Brief:
Return all lines of the listing below that carry the word "none".

Given records:

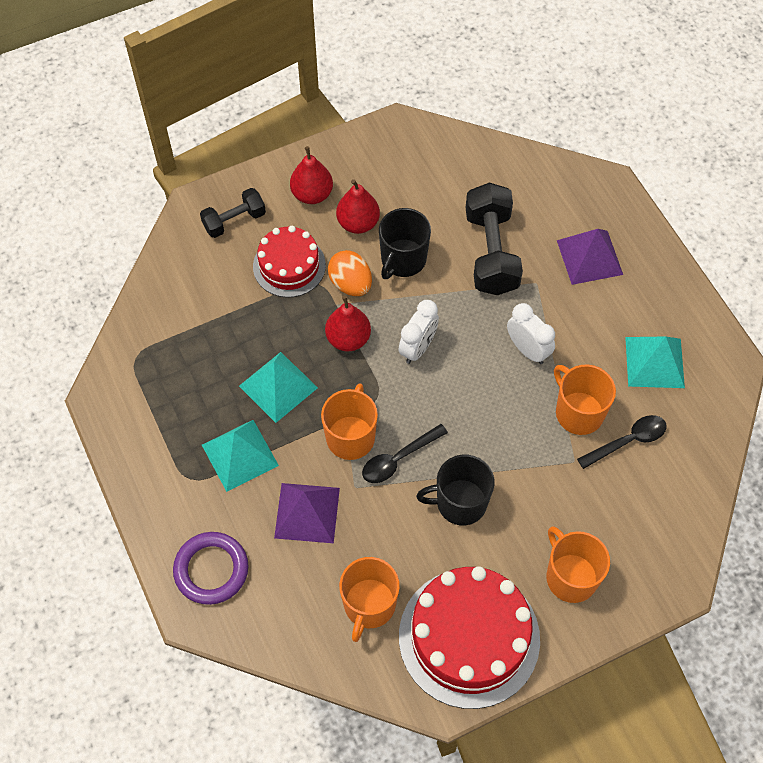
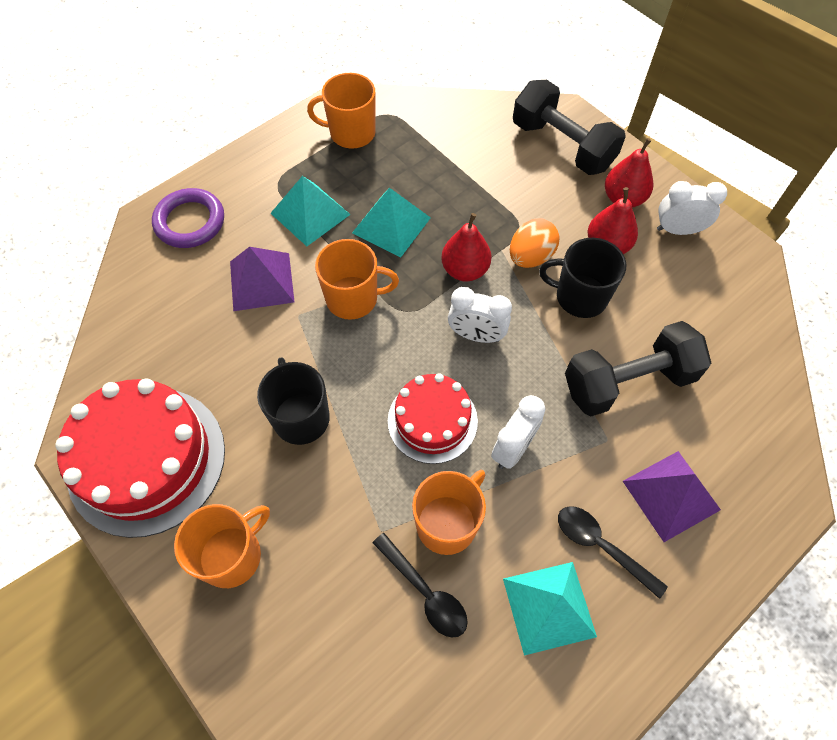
camera: 75 degrees right, 0 degrees up
(234, 221) = (562, 146): black dumbbell -> black dumbbell, size x1.70
(289, 266) = (530, 200): red cake -> red cake (432, 421)
(359, 166) = (678, 230): none -> white clock
(369, 605) = (171, 357): orange mug -> orange mug (351, 133)
(398, 459) = (339, 347): black spoon -> black spoon (601, 546)

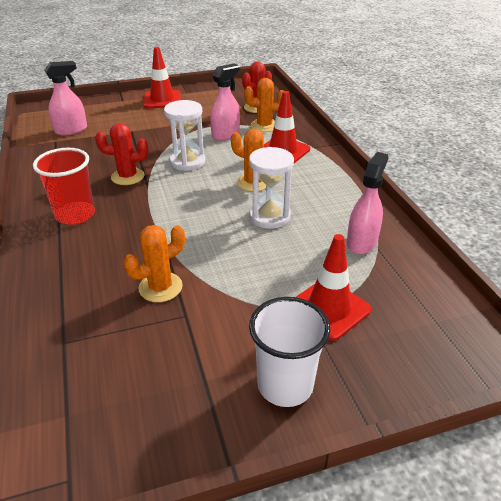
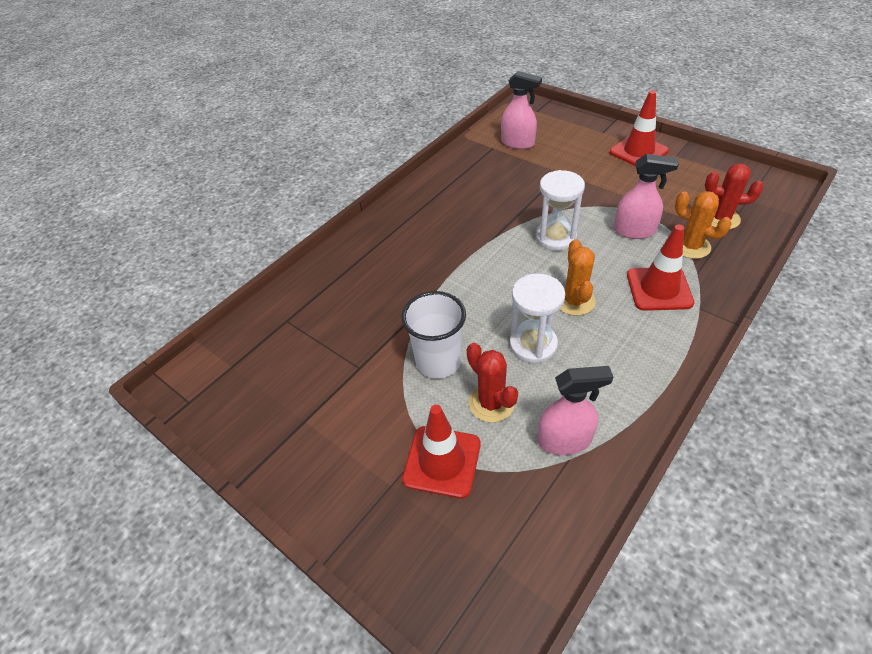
camera: 60 degrees right, 10 degrees up
(75, 215) = (414, 229): red cup -> none
(127, 176) = (491, 219): red cactus -> red cactus (491, 403)
(160, 287) = (376, 333): orange cactus -> none
(285, 385) = (332, 476): white cup -> white cup (438, 361)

Result for this task:
(359, 166) = (678, 230): none -> white clock
(75, 215) = (414, 229): red cup -> none
(160, 287) = (376, 333): orange cactus -> none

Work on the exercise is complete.